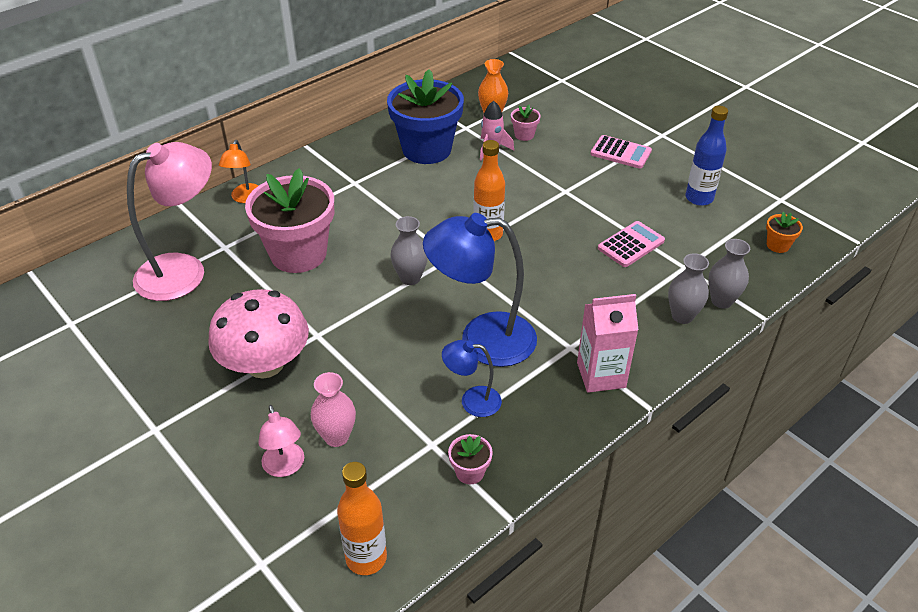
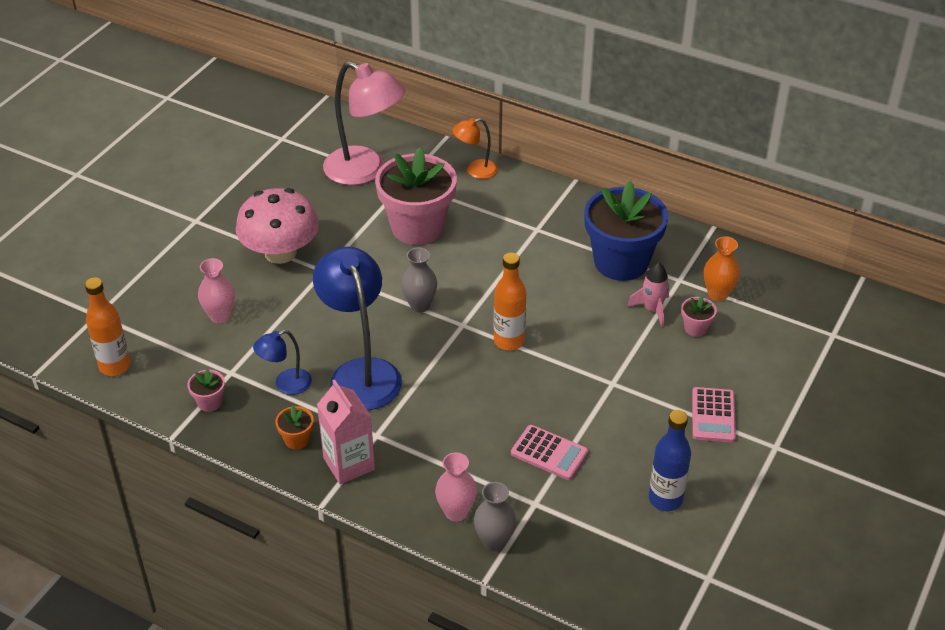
camera: 70 degrees right, 0 degrees up
(285, 467) = (182, 298): pink lamp -> none
(472, 401) = (286, 384): blue lamp -> blue lamp turned 105 degrees counterclockwise
(682, 316) = (456, 512): grey vase -> pink vase
(778, 245) = (615, 582): orange flower pot -> orange flower pot (297, 439)

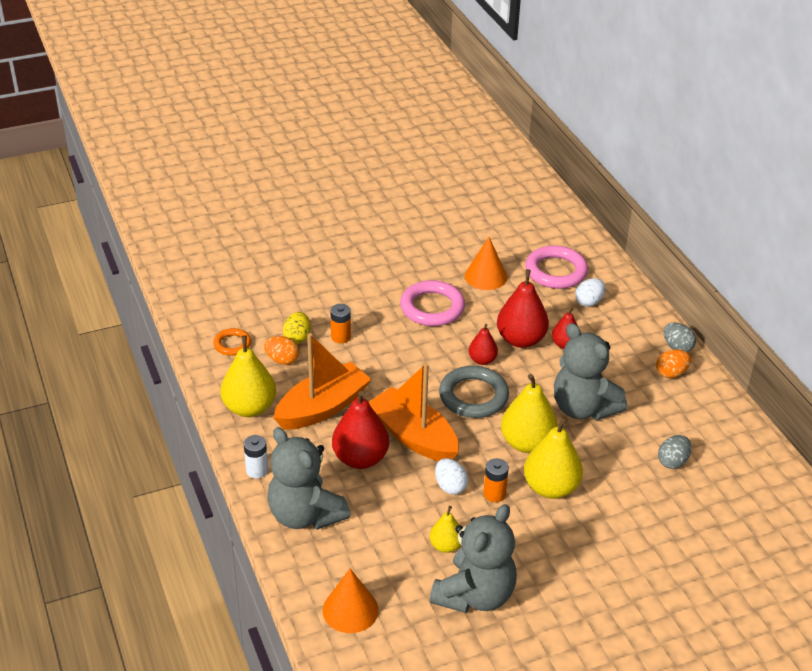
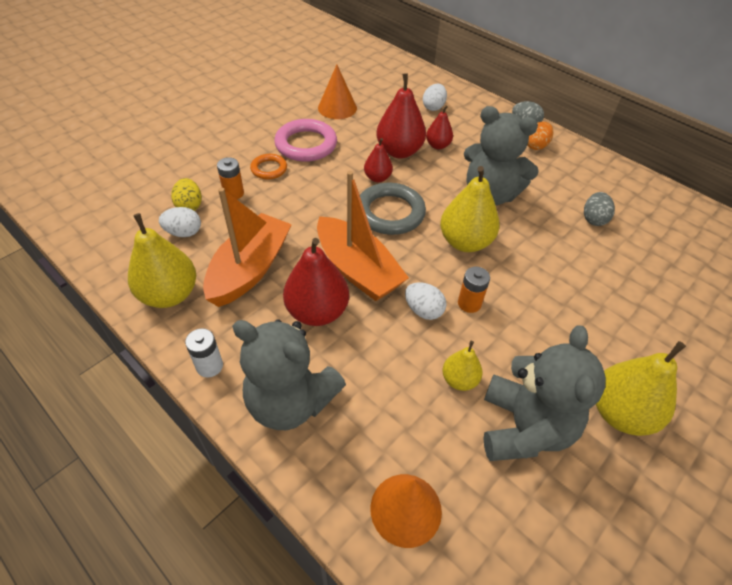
camera: 25 degrees left, 10 degrees up
(232, 344) = (122, 232): orange ring -> orange ring (269, 169)
(282, 360) = (184, 233): orange egg -> white egg
(413, 436) = (357, 270): orange boat -> orange boat turned 150 degrees counterclockwise
(550, 488) = (514, 279): yellow pear -> yellow pear (620, 413)
(556, 271) = (392, 90): pink ring -> none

Task directions:
Set down the line that contains "(282, 360) = (184, 233): orange" exactly. Do the same for each later line of the data, through the end, and add nothing.

Reply:
(282, 360) = (184, 233): orange egg -> white egg
(413, 436) = (357, 270): orange boat -> orange boat turned 150 degrees counterclockwise
(550, 488) = (514, 279): yellow pear -> yellow pear (620, 413)
(556, 271) = (392, 90): pink ring -> none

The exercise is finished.